**What you will do:** Each entry below is to be extracted exactly.

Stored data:
......
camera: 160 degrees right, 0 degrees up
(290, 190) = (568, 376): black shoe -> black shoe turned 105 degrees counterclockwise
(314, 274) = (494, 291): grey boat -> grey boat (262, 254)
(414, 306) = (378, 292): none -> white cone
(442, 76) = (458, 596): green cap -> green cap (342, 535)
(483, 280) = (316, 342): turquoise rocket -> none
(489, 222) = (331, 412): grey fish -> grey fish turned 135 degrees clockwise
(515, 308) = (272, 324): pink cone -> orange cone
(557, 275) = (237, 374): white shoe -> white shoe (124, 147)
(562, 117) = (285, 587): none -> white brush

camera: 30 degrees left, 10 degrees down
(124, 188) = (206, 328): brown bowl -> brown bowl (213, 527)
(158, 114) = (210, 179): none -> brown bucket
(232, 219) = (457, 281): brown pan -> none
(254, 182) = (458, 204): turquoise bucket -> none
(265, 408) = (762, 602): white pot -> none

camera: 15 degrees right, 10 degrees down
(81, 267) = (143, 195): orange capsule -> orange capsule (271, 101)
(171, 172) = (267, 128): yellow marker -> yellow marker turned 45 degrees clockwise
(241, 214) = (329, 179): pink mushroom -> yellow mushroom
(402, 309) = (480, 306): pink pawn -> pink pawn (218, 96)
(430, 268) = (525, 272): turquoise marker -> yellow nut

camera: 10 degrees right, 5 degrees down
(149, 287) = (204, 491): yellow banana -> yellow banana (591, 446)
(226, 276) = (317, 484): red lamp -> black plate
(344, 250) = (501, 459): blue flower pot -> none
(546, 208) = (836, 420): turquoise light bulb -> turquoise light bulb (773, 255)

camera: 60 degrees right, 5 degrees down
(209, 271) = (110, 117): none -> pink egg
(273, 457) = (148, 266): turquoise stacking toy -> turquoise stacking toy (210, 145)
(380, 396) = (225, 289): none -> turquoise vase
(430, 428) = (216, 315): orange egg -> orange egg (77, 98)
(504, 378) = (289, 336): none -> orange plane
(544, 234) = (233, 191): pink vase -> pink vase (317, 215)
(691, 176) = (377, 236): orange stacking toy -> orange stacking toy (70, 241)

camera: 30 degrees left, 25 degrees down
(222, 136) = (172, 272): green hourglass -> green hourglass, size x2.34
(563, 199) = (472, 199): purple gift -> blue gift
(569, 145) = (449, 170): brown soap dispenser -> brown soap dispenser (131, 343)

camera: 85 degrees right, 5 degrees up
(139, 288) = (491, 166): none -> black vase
......
**Solved exercise:**
camera: 160 degrees right, 0 degrees up
(290, 190) = (568, 376): black shoe -> black shoe turned 105 degrees counterclockwise
(314, 274) = (494, 291): grey boat -> grey boat (262, 254)
(414, 306) = (378, 292): none -> white cone
(442, 76) = (458, 596): green cap -> green cap (342, 535)
(483, 280) = (316, 342): turquoise rocket -> none
(489, 222) = (331, 412): grey fish -> grey fish turned 135 degrees clockwise
(515, 308) = (272, 324): pink cone -> orange cone
(557, 275) = (237, 374): white shoe -> white shoe (124, 147)
(562, 117) = (285, 587): none -> white brush

camera: 30 degrees left, 10 degrees down
(124, 188) = (206, 328): brown bowl -> brown bowl (213, 527)
(158, 114) = (210, 179): none -> brown bucket
(232, 219) = (457, 281): brown pan -> none
(254, 182) = (458, 204): turquoise bucket -> none
(265, 408) = (762, 602): white pot -> none

camera: 15 degrees right, 10 degrees down
(81, 267) = (143, 195): orange capsule -> orange capsule (271, 101)
(171, 172) = (267, 128): yellow marker -> yellow marker turned 45 degrees clockwise
(241, 214) = (329, 179): pink mushroom -> yellow mushroom
(402, 309) = (480, 306): pink pawn -> pink pawn (218, 96)
(430, 268) = (525, 272): turquoise marker -> yellow nut

camera: 10 degrees right, 5 degrees down
(149, 287) = (204, 491): yellow banana -> yellow banana (591, 446)
(226, 276) = (317, 484): red lamp -> black plate
(344, 250) = (501, 459): blue flower pot -> none
(546, 208) = (836, 420): turquoise light bulb -> turquoise light bulb (773, 255)

camera: 60 degrees right, 5 degrees down
(209, 271) = (110, 117): none -> pink egg
(273, 457) = (148, 266): turquoise stacking toy -> turquoise stacking toy (210, 145)
(380, 396) = (225, 289): none -> turquoise vase
(430, 428) = (216, 315): orange egg -> orange egg (77, 98)
(504, 378) = (289, 336): none -> orange plane
(544, 234) = (233, 191): pink vase -> pink vase (317, 215)
(691, 176) = (377, 236): orange stacking toy -> orange stacking toy (70, 241)

camera: 30 degrees left, 25 degrees down
(222, 136) = (172, 272): green hourglass -> green hourglass, size x2.34
(563, 199) = (472, 199): purple gift -> blue gift
(569, 145) = (449, 170): brown soap dispenser -> brown soap dispenser (131, 343)

camera: 85 degrees right, 5 degrees up
(139, 288) = (491, 166): none -> black vase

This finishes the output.